→ REQUIRED ACTION:
Please transcribe the records precisely; pictures stay out of your copy.

→ LISTED RECORDS:
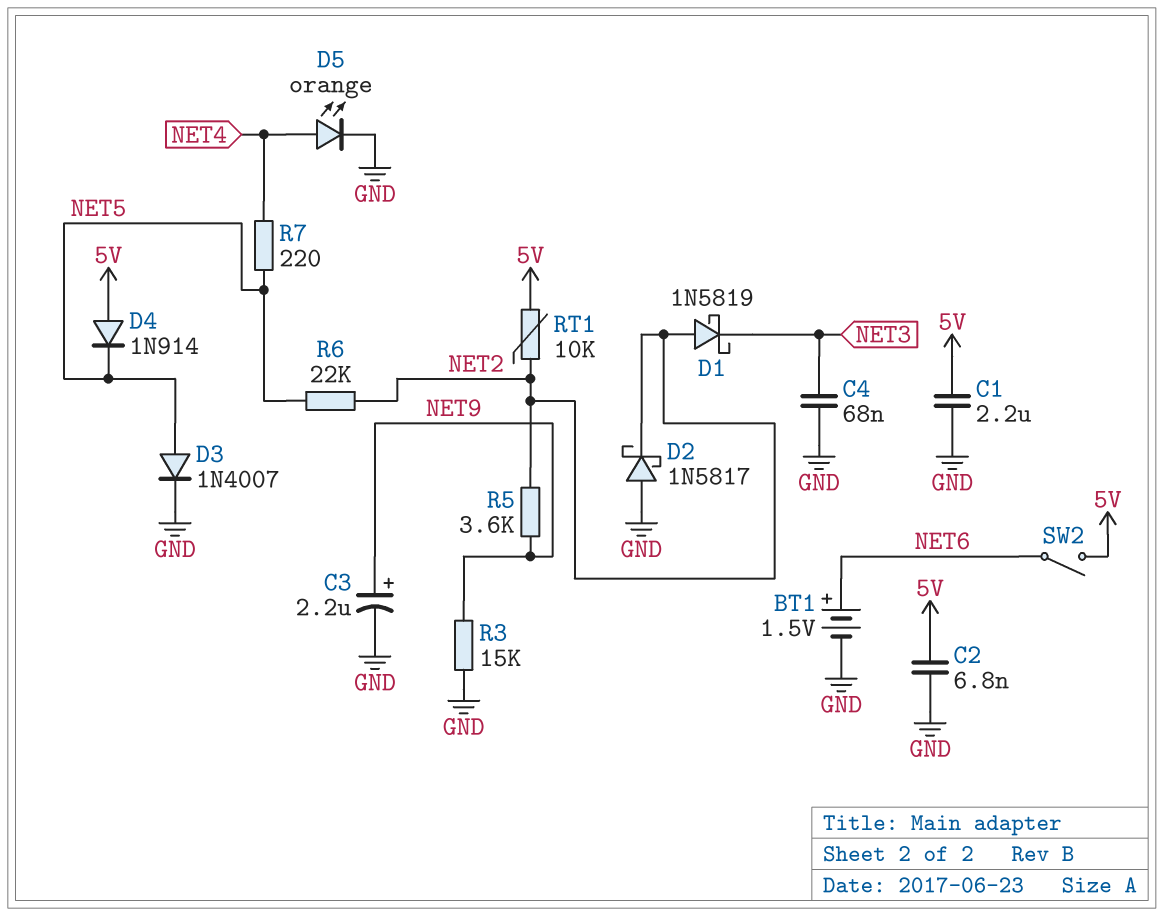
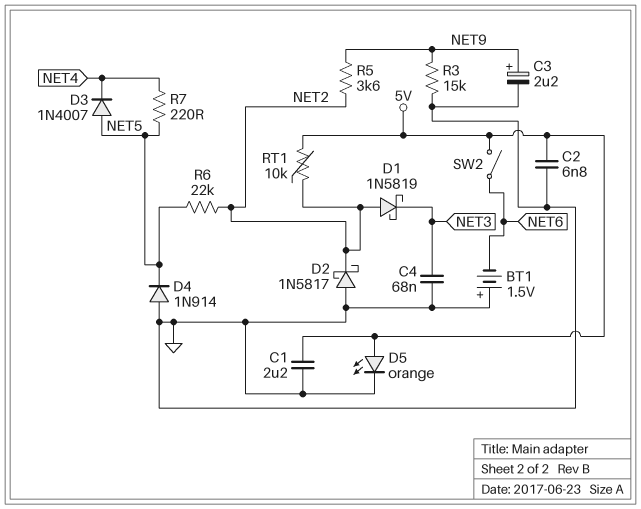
BT1: 1.5V (plus NET6, minus GND) -> 1.5V (plus GND, minus NET6)
D3: diode 1N4007 (A NET5, K GND) -> diode 1N4007 (A NET5, K NET4)
D4: diode 1N914 (A 5V, K NET5) -> diode 1N914 (A GND, K NET5)
D5: LED orange (A NET4, K GND) -> LED orange (A 5V, K GND)

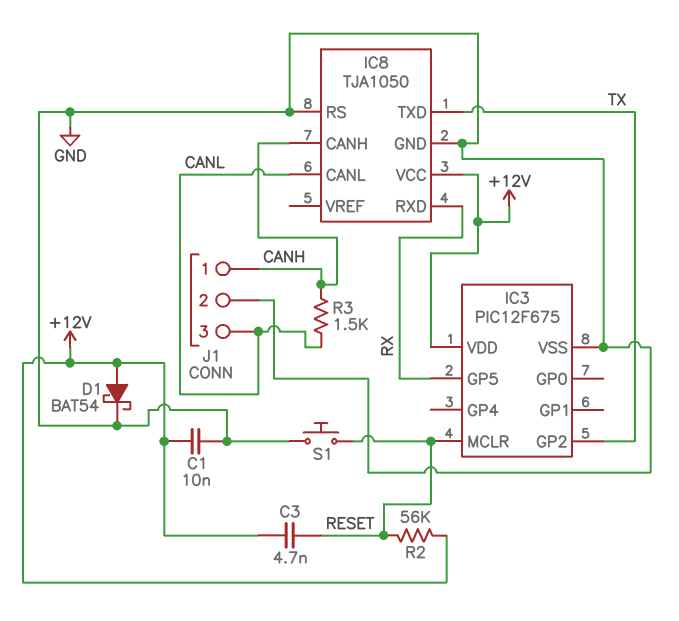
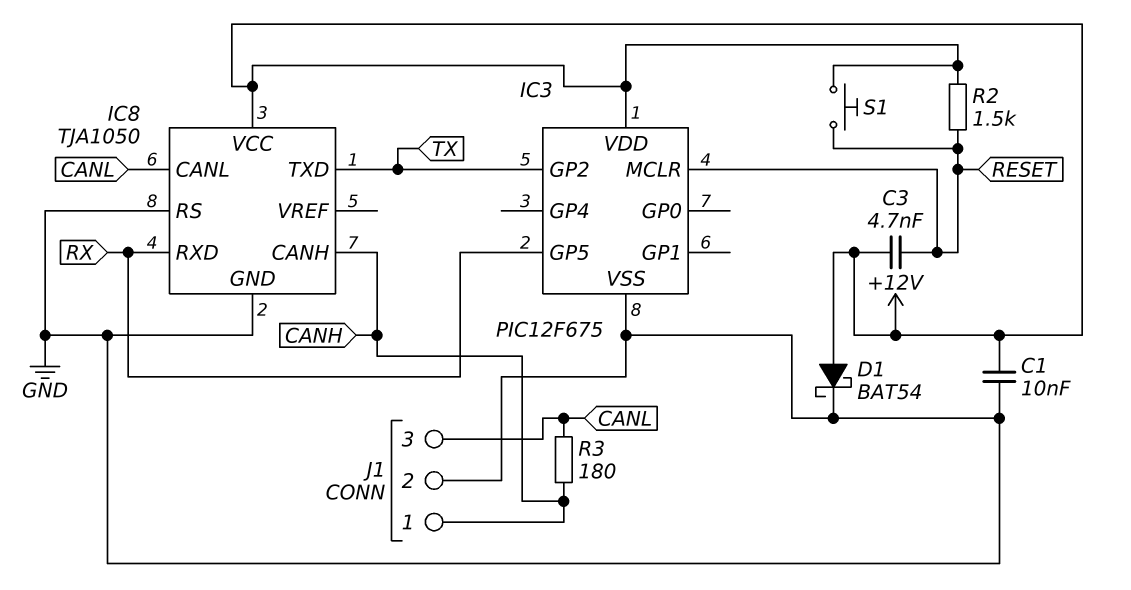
R2: 56k (+12V, RESET) -> 1.5k (+12V, RESET)
R3: 1.5k (CANH, CANL) -> 180 (CANH, CANL)
S1: button (GND, RESET) -> button (+12V, RESET)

→ RESULT OF THIS TASK:
BT1: 1.5V (plus NET6, minus GND) -> 1.5V (plus GND, minus NET6)
D3: diode 1N4007 (A NET5, K GND) -> diode 1N4007 (A NET5, K NET4)
D4: diode 1N914 (A 5V, K NET5) -> diode 1N914 (A GND, K NET5)
D5: LED orange (A NET4, K GND) -> LED orange (A 5V, K GND)

R2: 56k (+12V, RESET) -> 1.5k (+12V, RESET)
R3: 1.5k (CANH, CANL) -> 180 (CANH, CANL)
S1: button (GND, RESET) -> button (+12V, RESET)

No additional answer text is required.